_Your objective:_ Some entries follow. Reproduce exactly the lines starting at the one with "IR3 pin VCC: none -> 5V" and stopping after the one with "SCALE1 pin SCK: D2 -> D10".

_Version comparison data:_

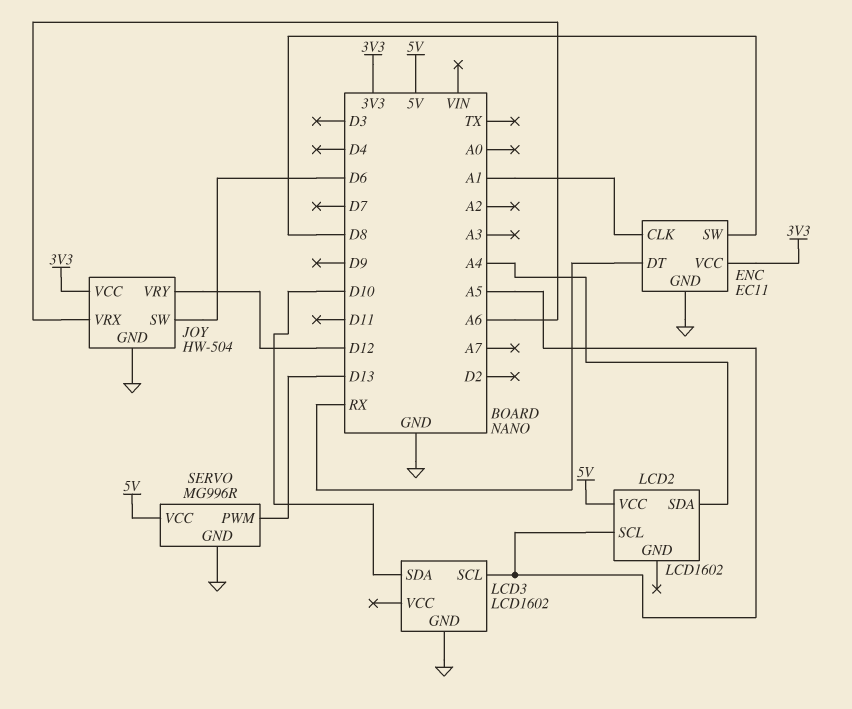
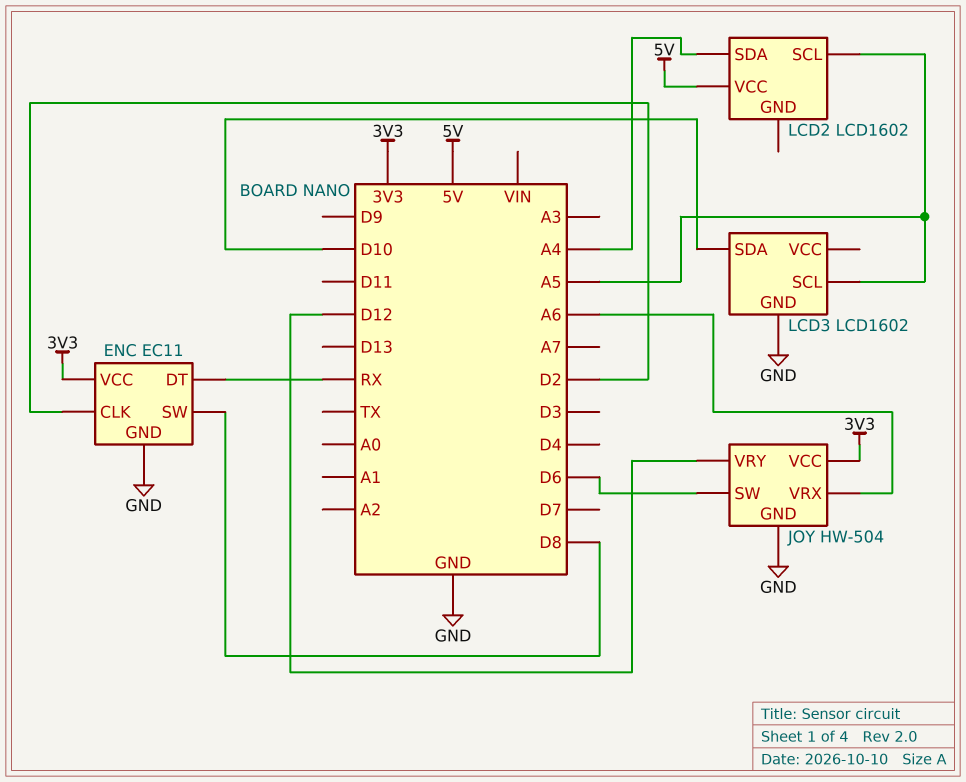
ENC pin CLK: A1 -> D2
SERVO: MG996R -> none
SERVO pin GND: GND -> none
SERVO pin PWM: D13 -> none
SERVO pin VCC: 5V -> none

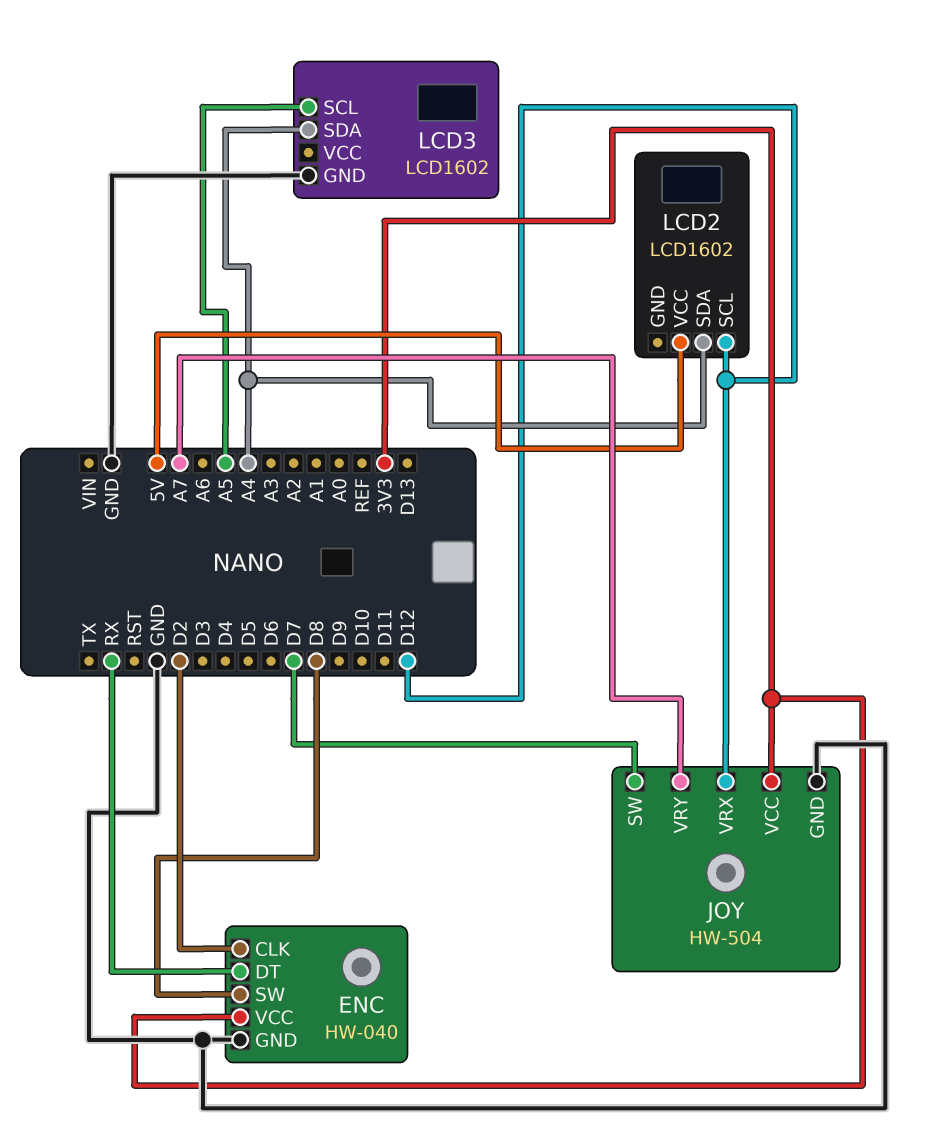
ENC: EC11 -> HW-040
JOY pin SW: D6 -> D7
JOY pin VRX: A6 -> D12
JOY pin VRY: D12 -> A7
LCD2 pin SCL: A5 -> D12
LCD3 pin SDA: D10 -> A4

...

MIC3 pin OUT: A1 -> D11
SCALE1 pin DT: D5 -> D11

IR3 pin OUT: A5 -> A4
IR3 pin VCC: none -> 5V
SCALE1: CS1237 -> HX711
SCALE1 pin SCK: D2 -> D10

* * *

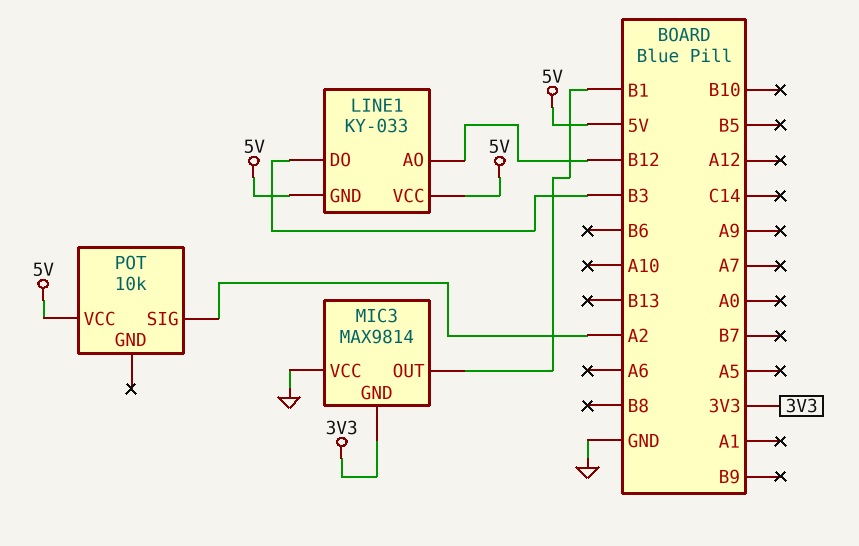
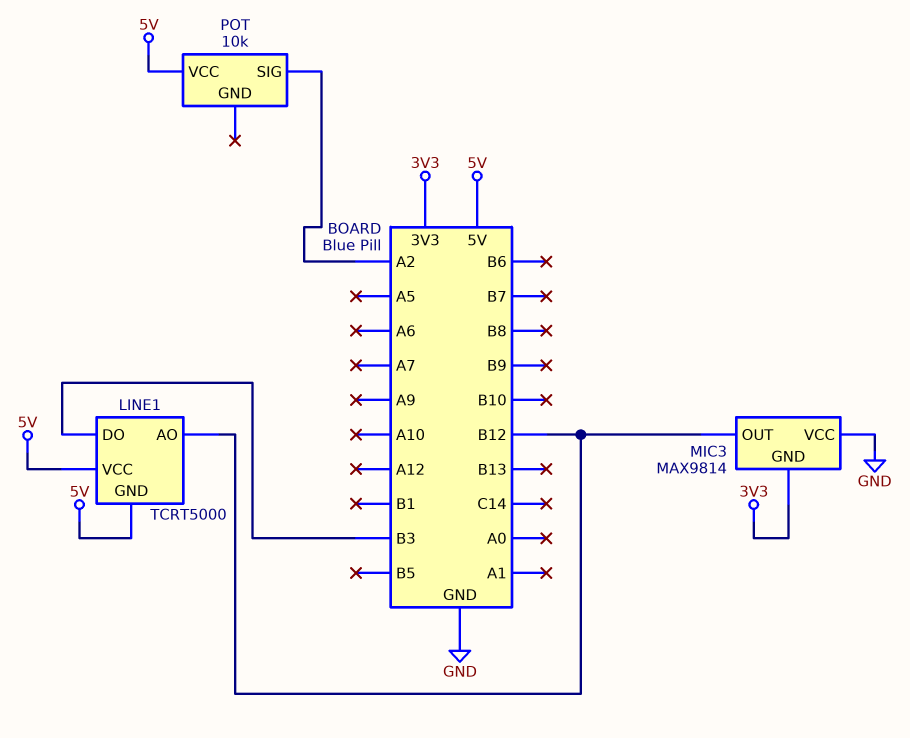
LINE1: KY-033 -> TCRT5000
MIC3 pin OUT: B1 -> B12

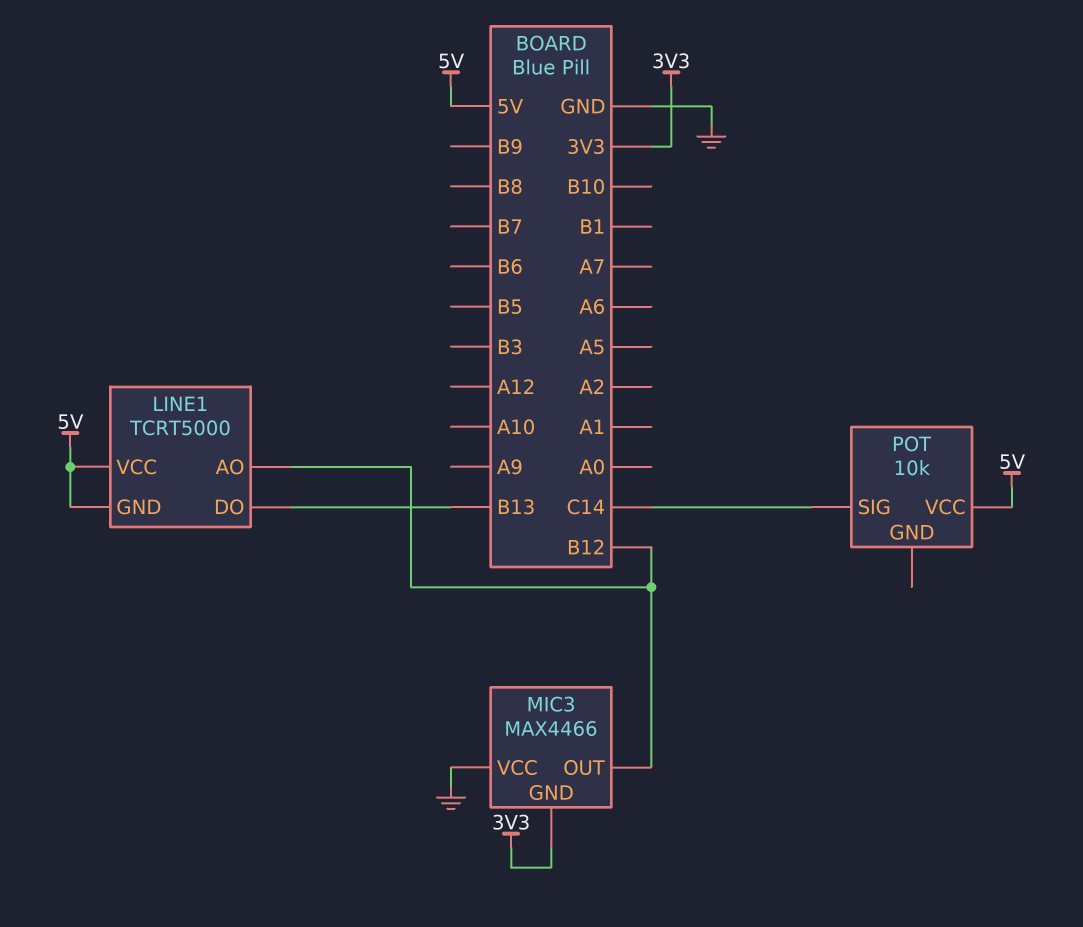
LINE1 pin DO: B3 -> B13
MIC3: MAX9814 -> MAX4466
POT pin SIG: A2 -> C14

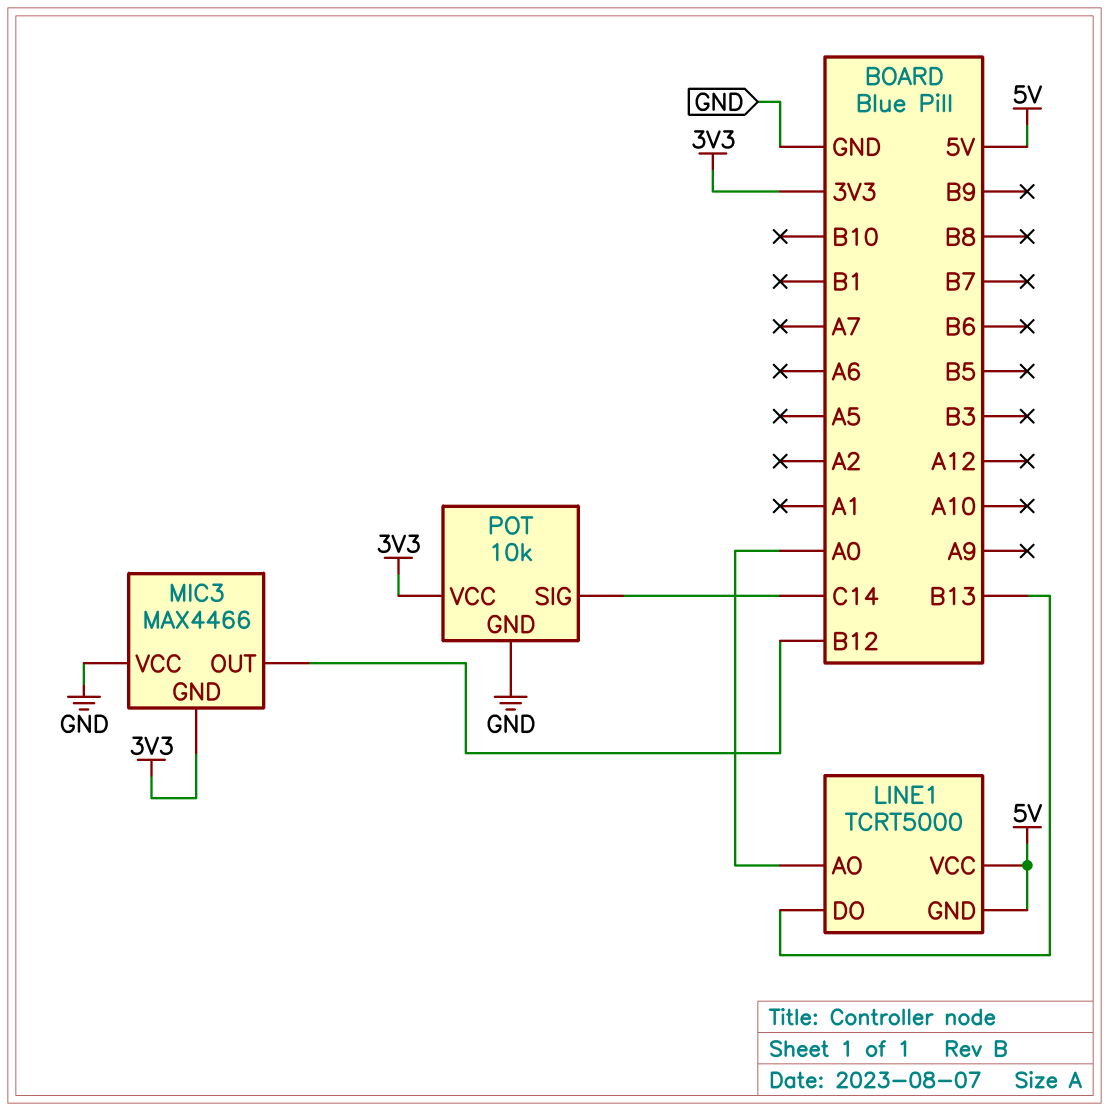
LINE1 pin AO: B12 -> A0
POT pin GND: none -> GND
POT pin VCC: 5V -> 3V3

_Written answer:_
IR3 pin VCC: none -> 5V
SCALE1: CS1237 -> HX711
SCALE1 pin SCK: D2 -> D10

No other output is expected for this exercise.